- _WHAT THE EXERCISE ASKS_: All lines from the one with "(316, 256) = (549, 237): red" onward, through the last line of the records below, are to be retyped word for word.

╭──

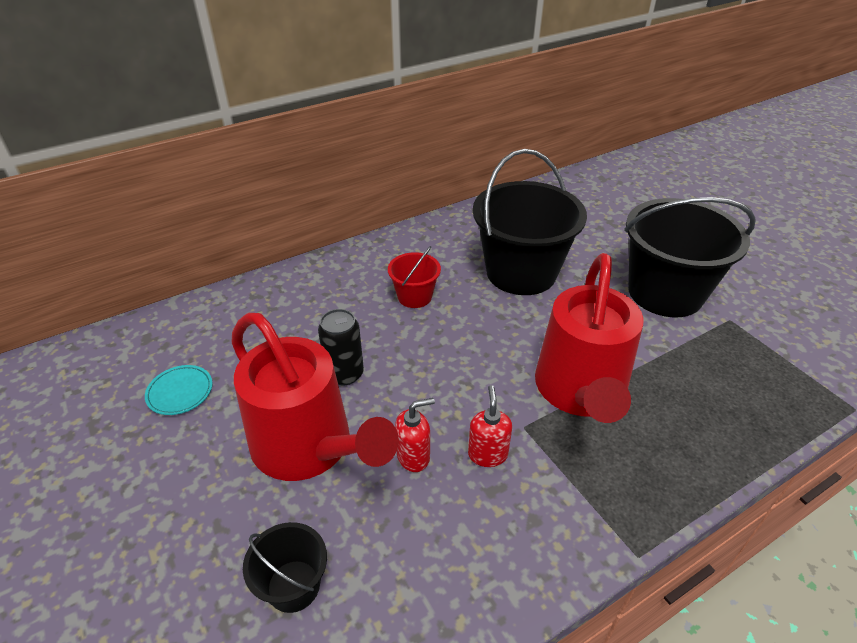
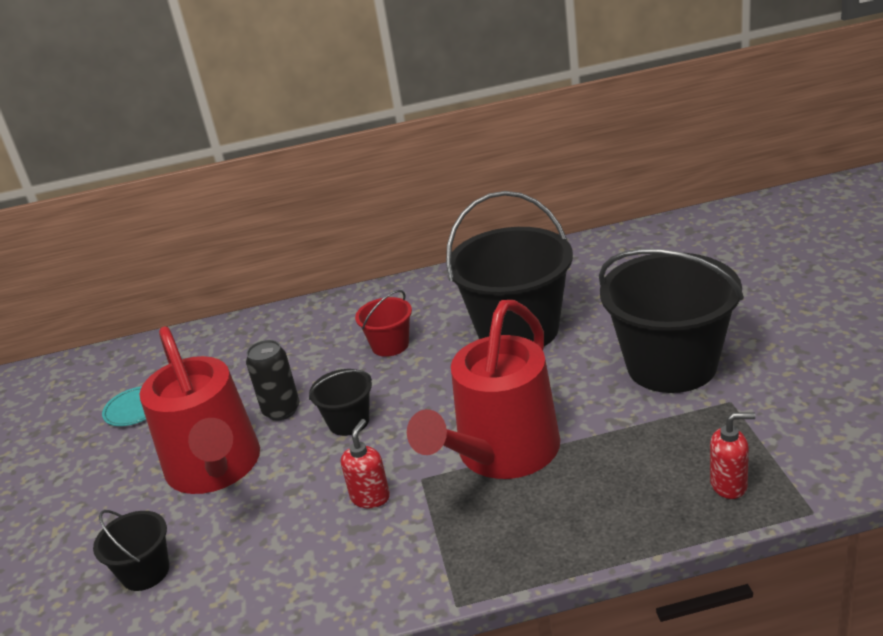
camera: 25 degrees right, 10 degrees down
(413, 456) = (301, 489): red soap dispenser -> red soap dispenser (729, 485)
(420, 377) = (349, 422): none -> black bucket

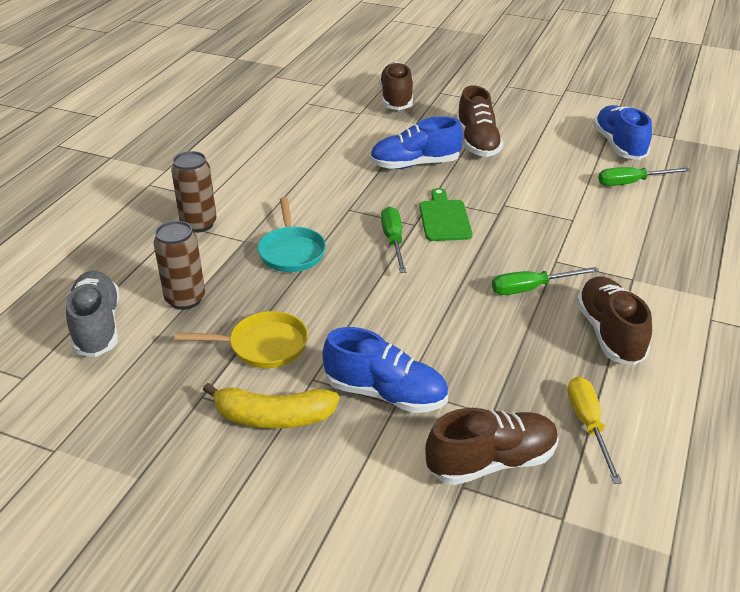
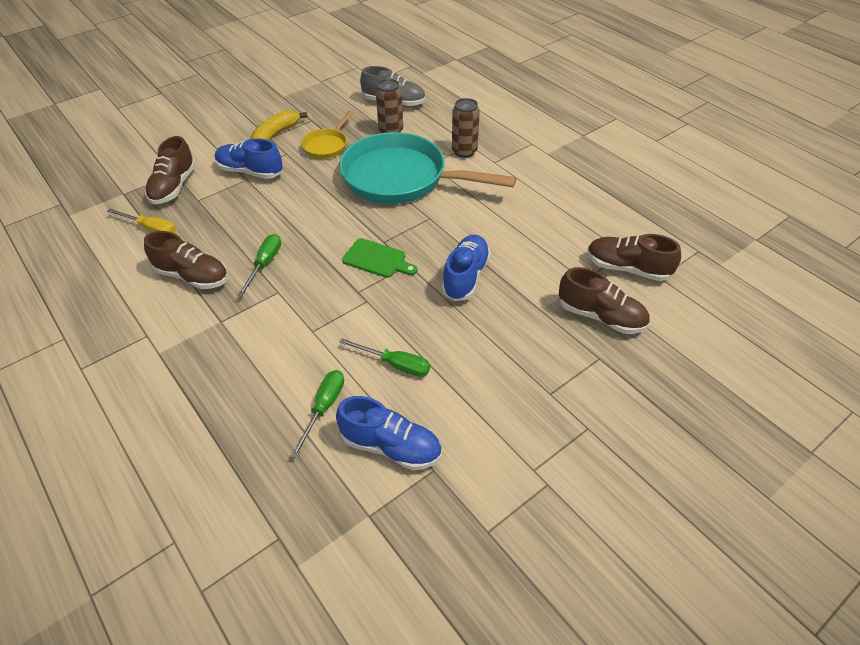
camera: 120 degrees right, 10 degrees up
(291, 251) = (401, 178): turquoise pan -> turquoise pan, size x2.18
(385, 394) = (250, 172): blue shoe -> blue shoe turned 60 degrees clockwise
(393, 241) = (373, 224): green screwdriver -> green screwdriver (395, 364)
(477, 142) = (474, 334): brown shoe -> brown shoe (627, 268)

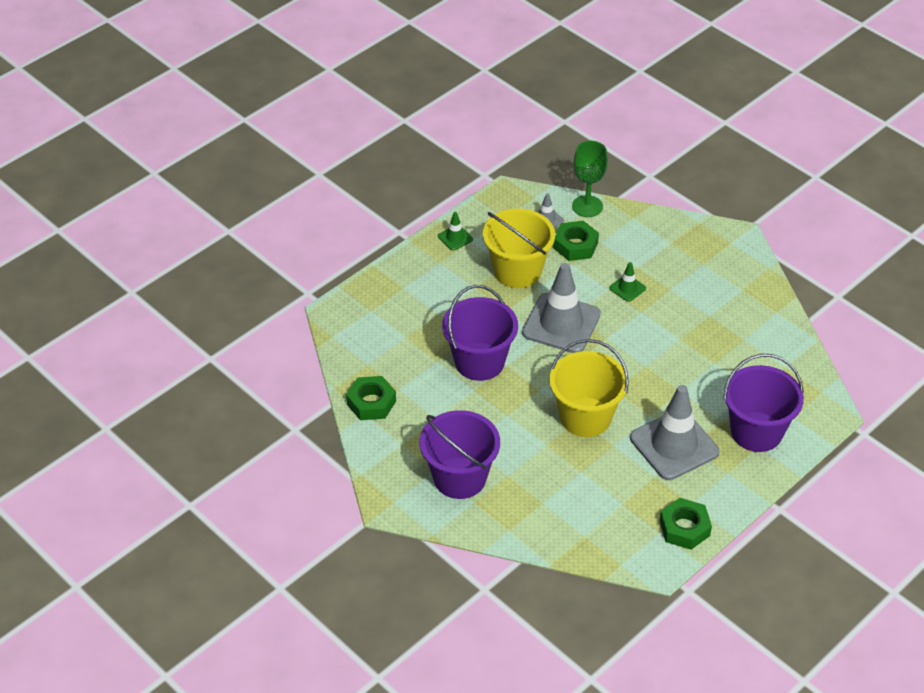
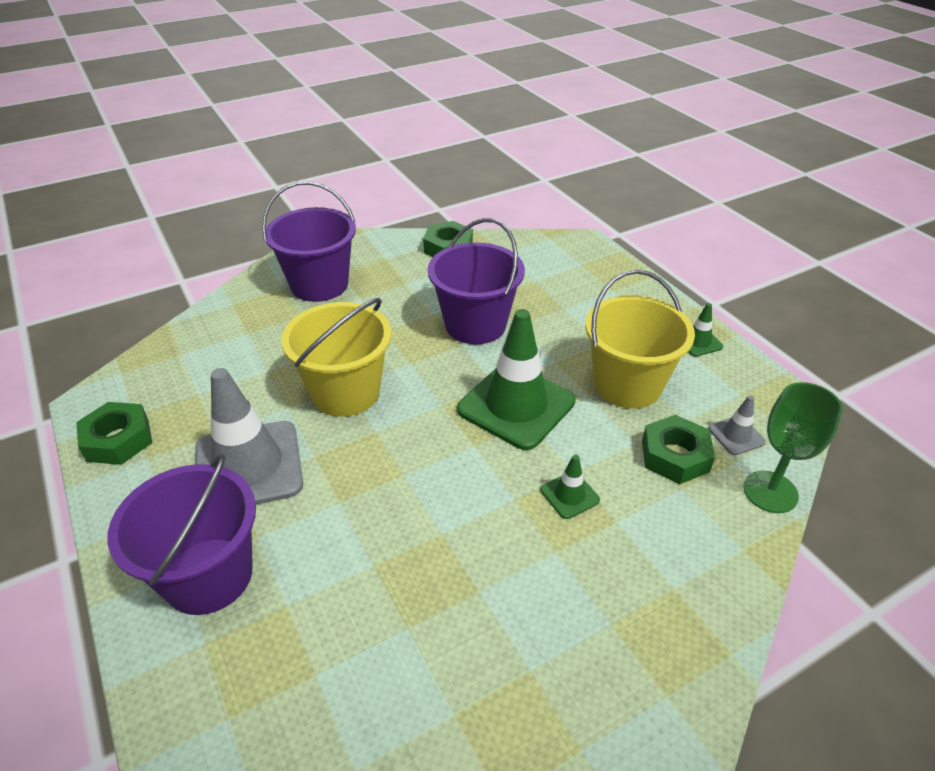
camera: 105 degrees right, 5 degrees down
(561, 323) = (516, 405): grey traffic cone -> green traffic cone

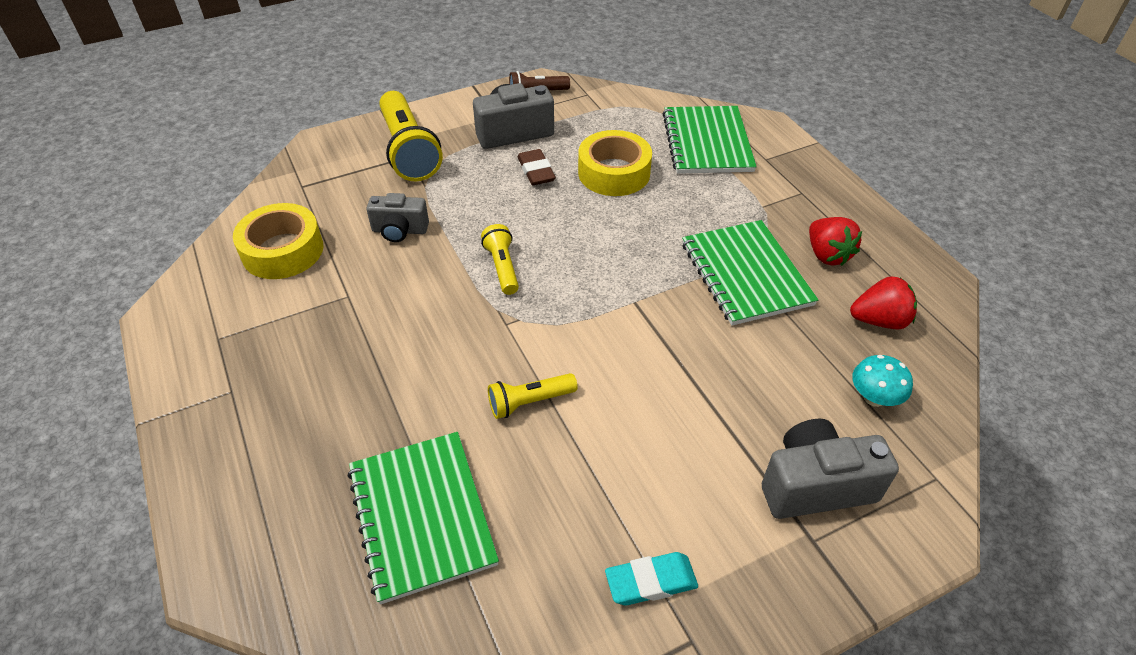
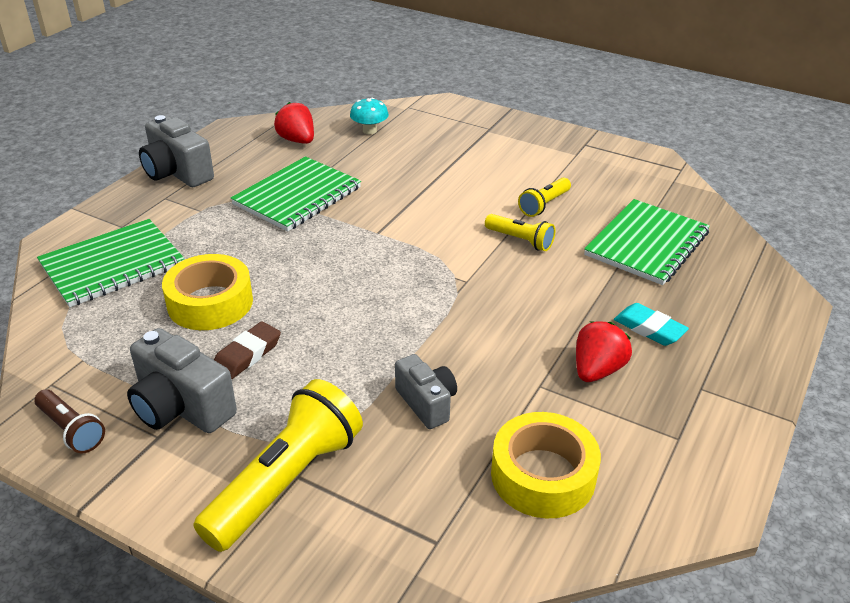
camera: 125 degrees left, 10 degrees down
(502, 267) = (408, 311): yellow flashlight -> yellow flashlight (544, 205)
(651, 582) = (573, 162): turquoise eraser -> turquoise eraser (649, 329)
(815, 485) = (455, 134): grey camera -> grey camera (177, 173)
(827, 255) = (242, 170): red strawberry -> red strawberry (597, 370)

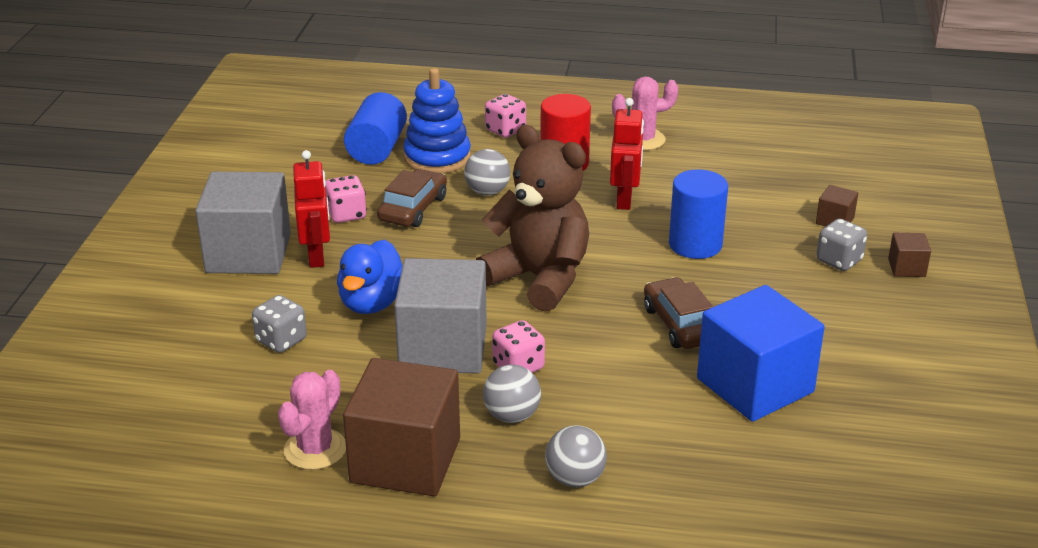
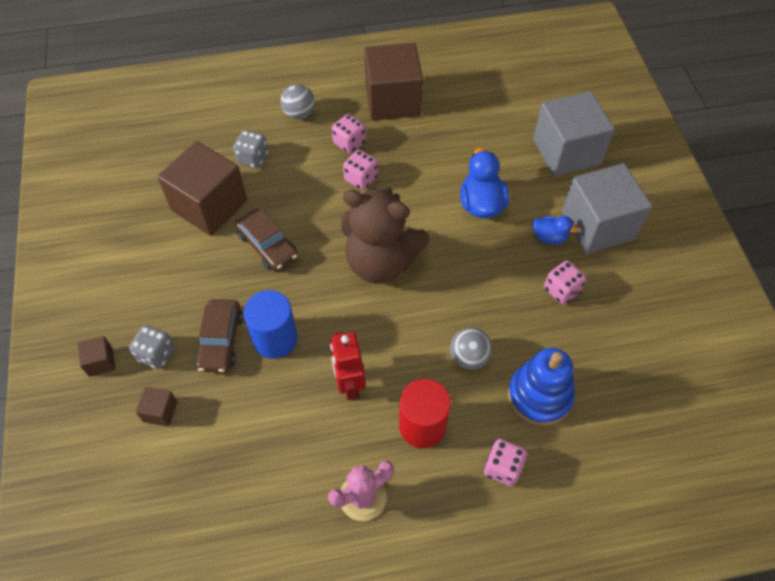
camera: 160 degrees right, 25 degrees up
(281, 340) = (515, 157): grey dice -> grey dice (253, 158)
(315, 449) = (443, 94): pink cactus -> none
(316, 256) = (549, 237): red robot -> blue duck
(377, 149) = (600, 392): blue cylinder -> none
(413, 208) = (516, 314): brown car -> brown car (220, 340)
(443, 348) = (414, 180): grey cube -> grey cube (566, 152)
(512, 415) = (349, 143): grey ball -> pink dice
(755, 385) = (209, 205): blue cube -> brown cube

╰──

- _OUTPUT OF THE TASK_:
(316, 256) = (549, 237): red robot -> blue duck
(377, 149) = (600, 392): blue cylinder -> none
(413, 208) = (516, 314): brown car -> brown car (220, 340)
(443, 348) = (414, 180): grey cube -> grey cube (566, 152)
(512, 415) = (349, 143): grey ball -> pink dice
(755, 385) = (209, 205): blue cube -> brown cube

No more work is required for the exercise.